> [Structured diff data]
=-=-=
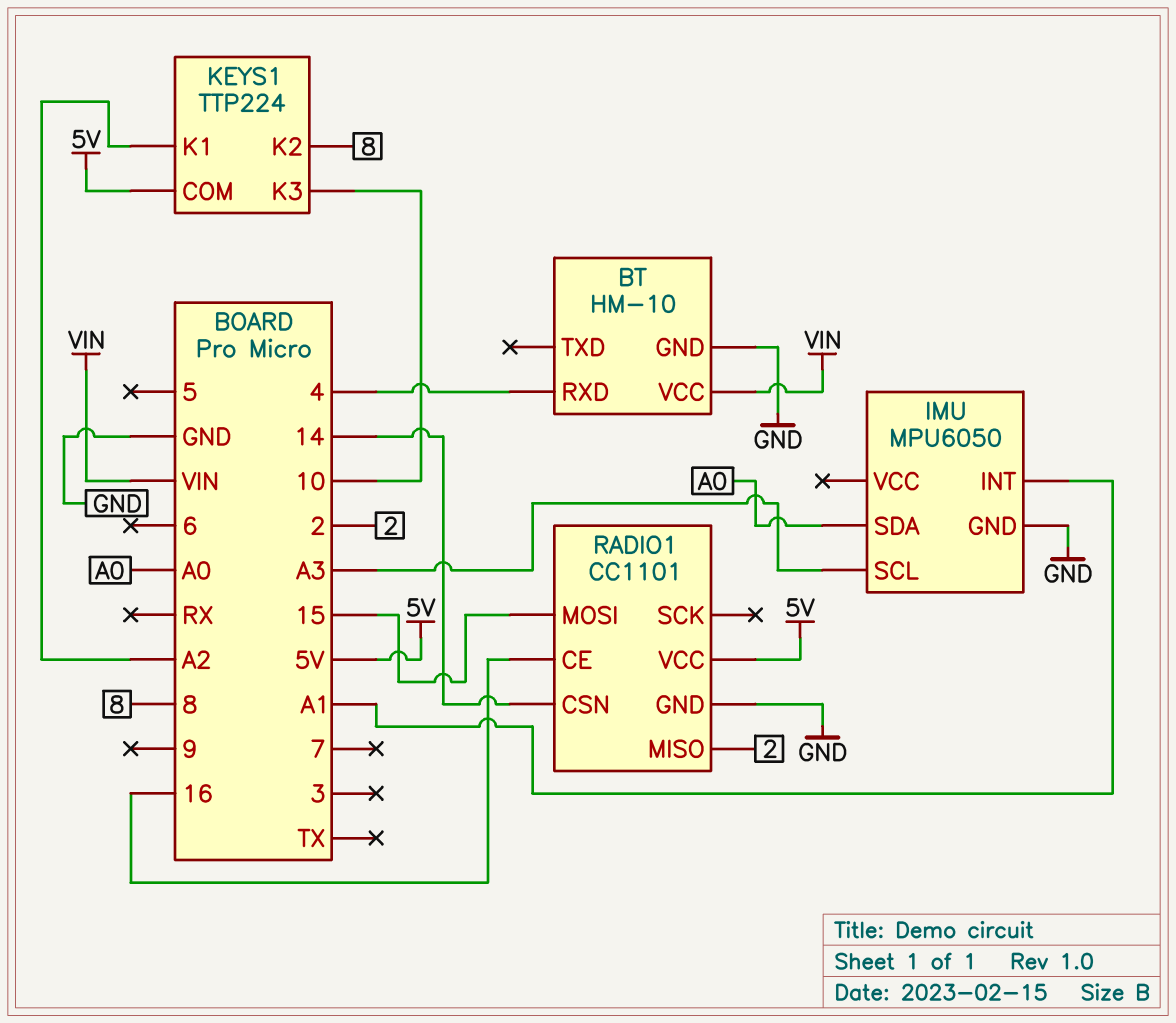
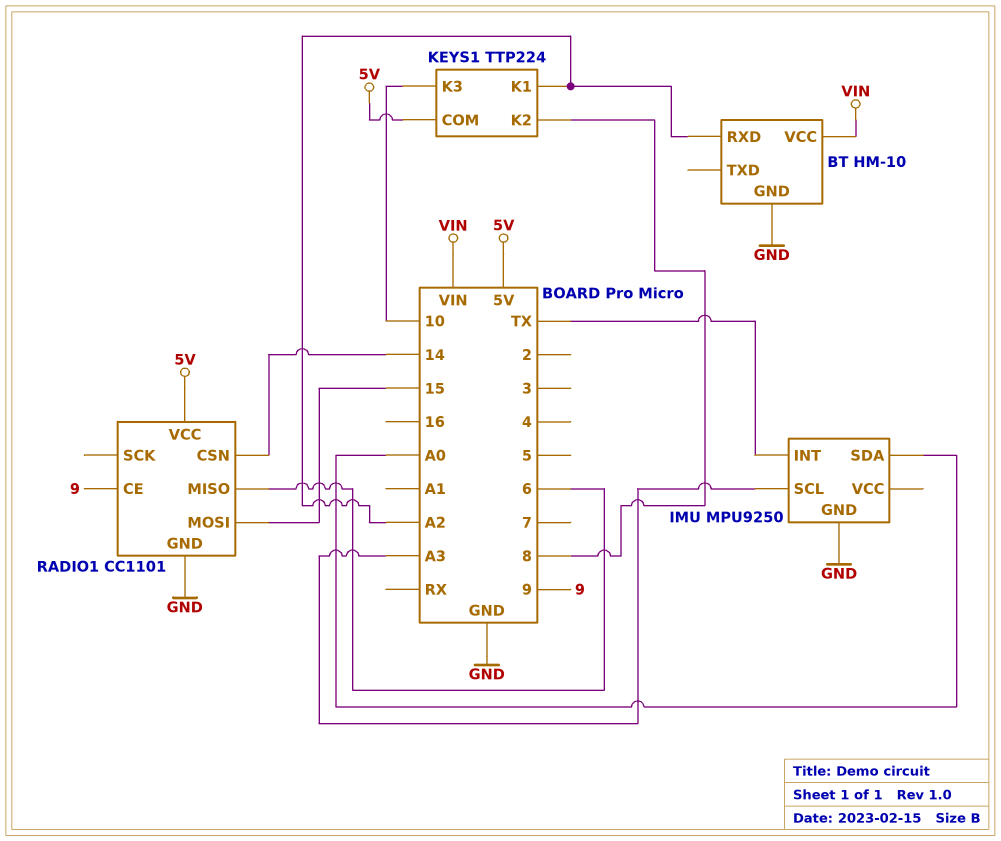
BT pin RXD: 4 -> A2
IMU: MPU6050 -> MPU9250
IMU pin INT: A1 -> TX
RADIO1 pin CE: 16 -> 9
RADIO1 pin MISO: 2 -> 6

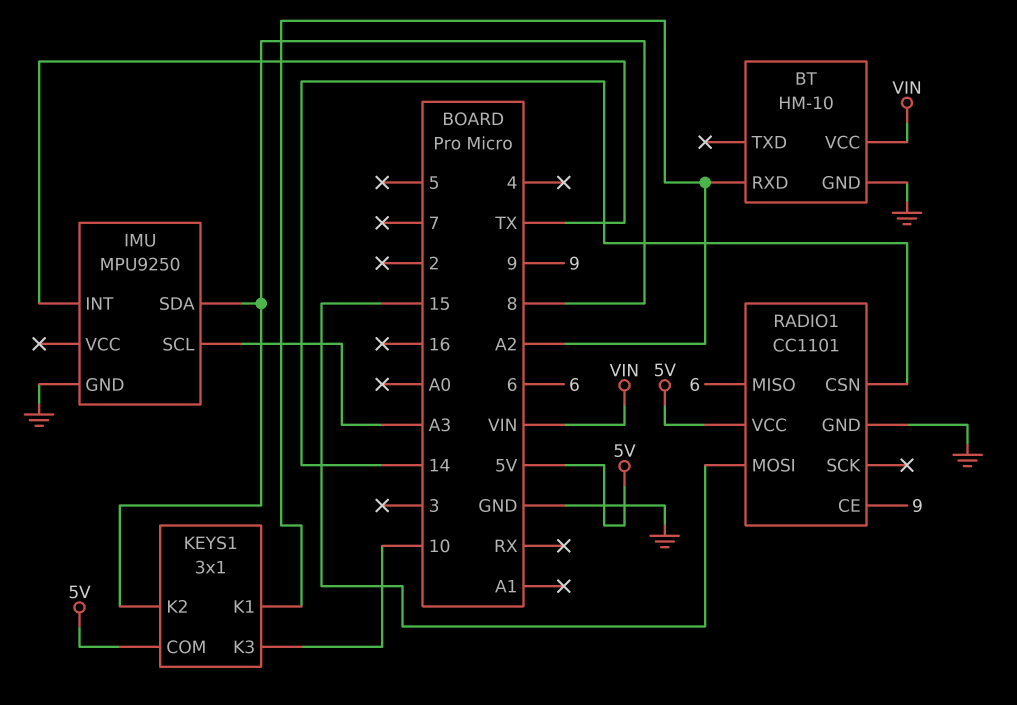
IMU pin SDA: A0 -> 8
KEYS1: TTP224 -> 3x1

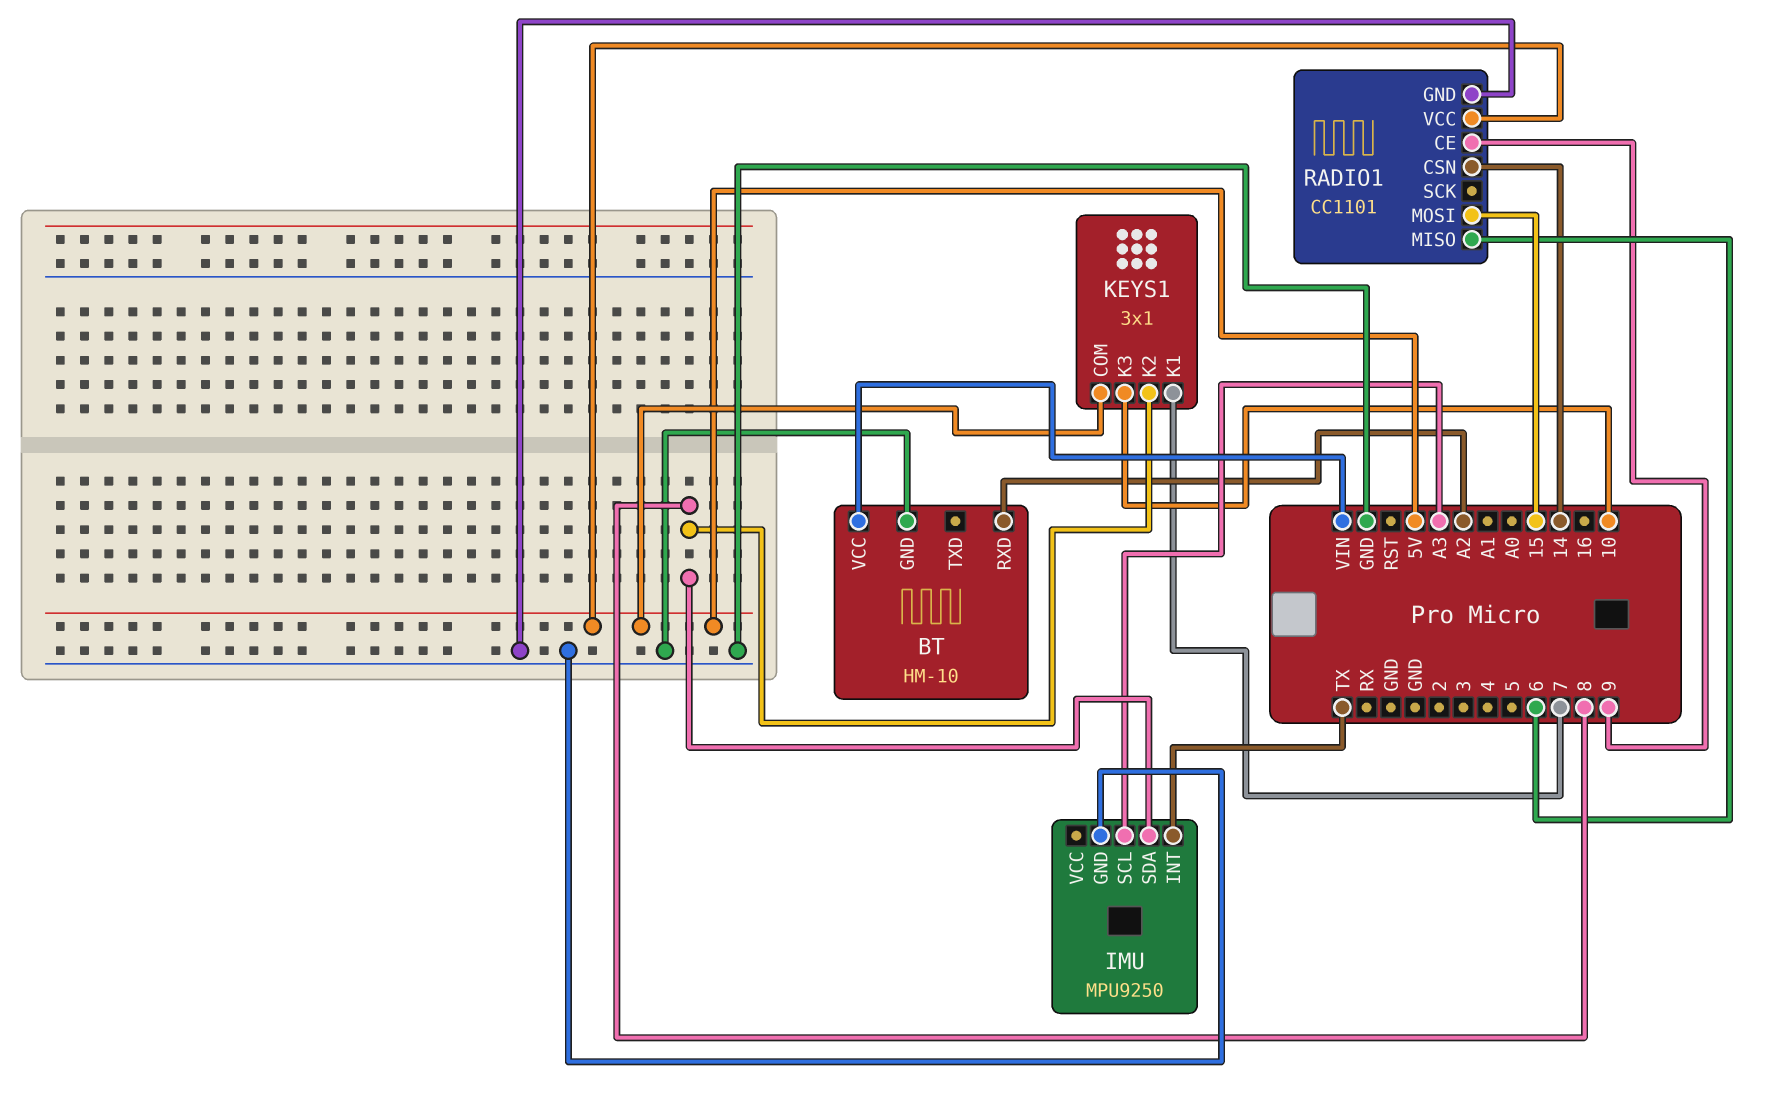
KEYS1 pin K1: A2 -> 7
=-=-=
> [HOW TO COMPLETE THIS TASK] Would you set down the entries exactly as given, minus their pictures?

> [COMPLETED EXERCISE]
BT pin RXD: 4 -> A2
IMU: MPU6050 -> MPU9250
IMU pin INT: A1 -> TX
RADIO1 pin CE: 16 -> 9
RADIO1 pin MISO: 2 -> 6

IMU pin SDA: A0 -> 8
KEYS1: TTP224 -> 3x1

KEYS1 pin K1: A2 -> 7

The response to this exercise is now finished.